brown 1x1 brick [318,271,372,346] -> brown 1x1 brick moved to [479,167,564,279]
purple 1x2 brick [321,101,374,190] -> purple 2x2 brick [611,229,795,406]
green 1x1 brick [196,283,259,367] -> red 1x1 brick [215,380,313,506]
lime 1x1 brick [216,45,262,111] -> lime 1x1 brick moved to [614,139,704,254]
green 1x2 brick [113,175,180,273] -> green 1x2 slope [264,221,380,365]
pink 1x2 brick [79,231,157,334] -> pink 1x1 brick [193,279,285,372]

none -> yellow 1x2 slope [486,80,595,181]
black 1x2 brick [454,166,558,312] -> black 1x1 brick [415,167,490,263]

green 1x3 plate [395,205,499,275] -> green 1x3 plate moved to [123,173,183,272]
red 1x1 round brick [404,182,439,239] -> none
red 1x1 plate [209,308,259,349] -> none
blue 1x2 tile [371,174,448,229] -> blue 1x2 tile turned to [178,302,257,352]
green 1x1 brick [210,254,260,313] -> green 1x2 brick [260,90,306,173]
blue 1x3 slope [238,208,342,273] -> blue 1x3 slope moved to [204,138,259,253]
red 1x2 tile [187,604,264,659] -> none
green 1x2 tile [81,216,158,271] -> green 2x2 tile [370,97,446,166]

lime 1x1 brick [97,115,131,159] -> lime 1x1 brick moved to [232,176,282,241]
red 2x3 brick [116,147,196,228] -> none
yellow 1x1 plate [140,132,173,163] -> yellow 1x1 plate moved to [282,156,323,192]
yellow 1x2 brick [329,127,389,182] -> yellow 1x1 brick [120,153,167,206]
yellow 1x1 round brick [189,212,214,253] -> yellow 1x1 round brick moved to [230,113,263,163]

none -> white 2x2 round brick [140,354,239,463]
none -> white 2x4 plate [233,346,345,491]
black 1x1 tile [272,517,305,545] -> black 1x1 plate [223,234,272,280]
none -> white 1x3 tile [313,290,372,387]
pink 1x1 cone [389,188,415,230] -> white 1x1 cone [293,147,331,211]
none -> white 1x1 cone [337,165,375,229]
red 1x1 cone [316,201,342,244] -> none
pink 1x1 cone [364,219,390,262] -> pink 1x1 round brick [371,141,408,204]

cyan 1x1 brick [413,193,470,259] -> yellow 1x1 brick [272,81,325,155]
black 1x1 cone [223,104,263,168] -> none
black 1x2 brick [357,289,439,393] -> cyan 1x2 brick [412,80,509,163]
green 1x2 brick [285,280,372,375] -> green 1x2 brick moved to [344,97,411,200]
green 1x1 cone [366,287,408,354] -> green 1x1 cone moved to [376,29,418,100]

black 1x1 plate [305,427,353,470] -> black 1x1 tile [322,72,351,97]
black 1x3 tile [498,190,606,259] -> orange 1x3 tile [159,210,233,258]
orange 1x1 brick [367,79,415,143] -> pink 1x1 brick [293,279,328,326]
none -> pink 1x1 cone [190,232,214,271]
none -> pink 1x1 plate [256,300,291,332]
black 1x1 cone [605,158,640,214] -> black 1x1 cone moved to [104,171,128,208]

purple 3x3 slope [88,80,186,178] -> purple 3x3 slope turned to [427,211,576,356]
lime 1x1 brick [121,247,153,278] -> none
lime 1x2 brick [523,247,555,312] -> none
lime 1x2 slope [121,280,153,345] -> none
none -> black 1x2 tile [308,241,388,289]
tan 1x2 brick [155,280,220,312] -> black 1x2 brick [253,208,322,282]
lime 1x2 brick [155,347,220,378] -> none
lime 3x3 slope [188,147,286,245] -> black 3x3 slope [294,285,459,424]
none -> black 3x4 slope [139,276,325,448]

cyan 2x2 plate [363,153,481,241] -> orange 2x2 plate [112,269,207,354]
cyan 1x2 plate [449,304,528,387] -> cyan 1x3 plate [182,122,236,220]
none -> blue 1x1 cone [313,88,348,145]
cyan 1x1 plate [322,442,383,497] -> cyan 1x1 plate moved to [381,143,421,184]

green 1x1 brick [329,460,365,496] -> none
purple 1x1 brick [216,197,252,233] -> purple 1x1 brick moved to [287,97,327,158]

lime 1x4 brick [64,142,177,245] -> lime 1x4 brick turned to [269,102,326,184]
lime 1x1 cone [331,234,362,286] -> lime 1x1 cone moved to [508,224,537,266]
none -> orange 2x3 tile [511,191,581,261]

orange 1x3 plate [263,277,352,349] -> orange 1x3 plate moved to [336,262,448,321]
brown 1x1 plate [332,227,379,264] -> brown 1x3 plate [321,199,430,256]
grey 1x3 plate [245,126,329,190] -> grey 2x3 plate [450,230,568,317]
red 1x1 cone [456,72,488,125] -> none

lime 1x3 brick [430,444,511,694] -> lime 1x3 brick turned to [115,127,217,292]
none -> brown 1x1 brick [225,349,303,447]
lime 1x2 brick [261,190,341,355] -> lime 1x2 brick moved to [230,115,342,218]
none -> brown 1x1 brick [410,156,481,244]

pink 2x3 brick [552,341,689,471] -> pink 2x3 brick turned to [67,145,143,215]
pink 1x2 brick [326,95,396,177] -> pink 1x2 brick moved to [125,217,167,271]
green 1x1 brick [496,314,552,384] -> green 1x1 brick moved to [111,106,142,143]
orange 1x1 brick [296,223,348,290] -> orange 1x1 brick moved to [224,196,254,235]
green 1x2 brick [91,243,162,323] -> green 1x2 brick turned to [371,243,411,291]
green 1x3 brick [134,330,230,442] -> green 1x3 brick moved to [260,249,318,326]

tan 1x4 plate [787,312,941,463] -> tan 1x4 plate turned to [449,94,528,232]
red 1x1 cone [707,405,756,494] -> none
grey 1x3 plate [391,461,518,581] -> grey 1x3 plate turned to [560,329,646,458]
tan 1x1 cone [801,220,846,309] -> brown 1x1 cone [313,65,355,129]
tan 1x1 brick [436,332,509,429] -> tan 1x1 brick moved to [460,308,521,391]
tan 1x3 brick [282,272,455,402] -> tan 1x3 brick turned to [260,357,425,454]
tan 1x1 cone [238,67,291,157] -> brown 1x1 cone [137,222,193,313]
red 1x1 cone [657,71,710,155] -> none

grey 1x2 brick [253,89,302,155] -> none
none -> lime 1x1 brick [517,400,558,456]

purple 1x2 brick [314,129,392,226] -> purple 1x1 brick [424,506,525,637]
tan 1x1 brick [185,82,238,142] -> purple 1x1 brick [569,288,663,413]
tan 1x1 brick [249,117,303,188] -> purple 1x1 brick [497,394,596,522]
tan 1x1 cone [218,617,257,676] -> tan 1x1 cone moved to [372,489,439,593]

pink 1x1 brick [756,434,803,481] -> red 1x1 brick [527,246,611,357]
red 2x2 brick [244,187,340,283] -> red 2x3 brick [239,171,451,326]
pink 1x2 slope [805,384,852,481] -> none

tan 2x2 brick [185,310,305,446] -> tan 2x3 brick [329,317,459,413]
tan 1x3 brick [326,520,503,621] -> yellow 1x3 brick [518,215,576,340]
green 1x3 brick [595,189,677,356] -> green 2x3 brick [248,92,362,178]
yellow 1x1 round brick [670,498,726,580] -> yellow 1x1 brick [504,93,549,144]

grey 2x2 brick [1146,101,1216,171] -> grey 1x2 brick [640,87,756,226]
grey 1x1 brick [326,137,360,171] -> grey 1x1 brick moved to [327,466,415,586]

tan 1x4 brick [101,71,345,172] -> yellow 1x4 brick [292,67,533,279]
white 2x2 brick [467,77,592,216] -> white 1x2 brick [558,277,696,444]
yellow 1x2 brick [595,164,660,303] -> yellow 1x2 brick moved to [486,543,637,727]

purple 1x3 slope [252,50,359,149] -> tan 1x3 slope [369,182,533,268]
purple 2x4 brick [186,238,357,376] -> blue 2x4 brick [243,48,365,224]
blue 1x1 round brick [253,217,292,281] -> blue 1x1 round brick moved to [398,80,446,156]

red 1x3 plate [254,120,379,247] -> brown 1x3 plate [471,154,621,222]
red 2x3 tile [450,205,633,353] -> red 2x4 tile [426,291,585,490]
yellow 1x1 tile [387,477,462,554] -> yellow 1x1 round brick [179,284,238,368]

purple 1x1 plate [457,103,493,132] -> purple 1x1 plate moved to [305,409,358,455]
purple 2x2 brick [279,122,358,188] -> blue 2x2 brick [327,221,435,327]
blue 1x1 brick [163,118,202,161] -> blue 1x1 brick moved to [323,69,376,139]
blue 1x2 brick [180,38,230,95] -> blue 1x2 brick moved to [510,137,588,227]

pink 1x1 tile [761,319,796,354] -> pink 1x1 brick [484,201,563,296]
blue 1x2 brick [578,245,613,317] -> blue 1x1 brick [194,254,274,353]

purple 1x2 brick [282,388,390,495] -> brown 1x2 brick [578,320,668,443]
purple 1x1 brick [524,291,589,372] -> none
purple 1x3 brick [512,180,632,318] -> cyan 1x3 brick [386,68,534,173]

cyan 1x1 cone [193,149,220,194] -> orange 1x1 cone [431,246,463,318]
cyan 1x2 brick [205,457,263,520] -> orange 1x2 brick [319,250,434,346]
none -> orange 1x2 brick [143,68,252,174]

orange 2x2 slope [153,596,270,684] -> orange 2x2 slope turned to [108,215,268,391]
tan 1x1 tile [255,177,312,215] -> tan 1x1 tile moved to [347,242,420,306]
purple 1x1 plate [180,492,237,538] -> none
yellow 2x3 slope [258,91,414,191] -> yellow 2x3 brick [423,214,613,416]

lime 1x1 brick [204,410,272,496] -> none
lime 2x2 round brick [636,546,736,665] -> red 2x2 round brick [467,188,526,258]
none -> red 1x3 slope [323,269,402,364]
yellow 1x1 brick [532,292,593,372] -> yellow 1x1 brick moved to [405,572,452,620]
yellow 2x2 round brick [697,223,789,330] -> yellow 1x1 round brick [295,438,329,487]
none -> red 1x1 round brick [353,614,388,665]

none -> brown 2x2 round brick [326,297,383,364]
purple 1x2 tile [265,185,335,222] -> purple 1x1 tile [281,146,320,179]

- [Activity]:
Using the material above, gather every line that includes "black".

- [Written solution]:
black 1x2 brick [454,166,558,312] -> black 1x1 brick [415,167,490,263]
black 1x1 tile [272,517,305,545] -> black 1x1 plate [223,234,272,280]
black 1x1 cone [223,104,263,168] -> none
black 1x2 brick [357,289,439,393] -> cyan 1x2 brick [412,80,509,163]
black 1x1 plate [305,427,353,470] -> black 1x1 tile [322,72,351,97]
black 1x3 tile [498,190,606,259] -> orange 1x3 tile [159,210,233,258]
black 1x1 cone [605,158,640,214] -> black 1x1 cone moved to [104,171,128,208]
none -> black 1x2 tile [308,241,388,289]
tan 1x2 brick [155,280,220,312] -> black 1x2 brick [253,208,322,282]
lime 3x3 slope [188,147,286,245] -> black 3x3 slope [294,285,459,424]
none -> black 3x4 slope [139,276,325,448]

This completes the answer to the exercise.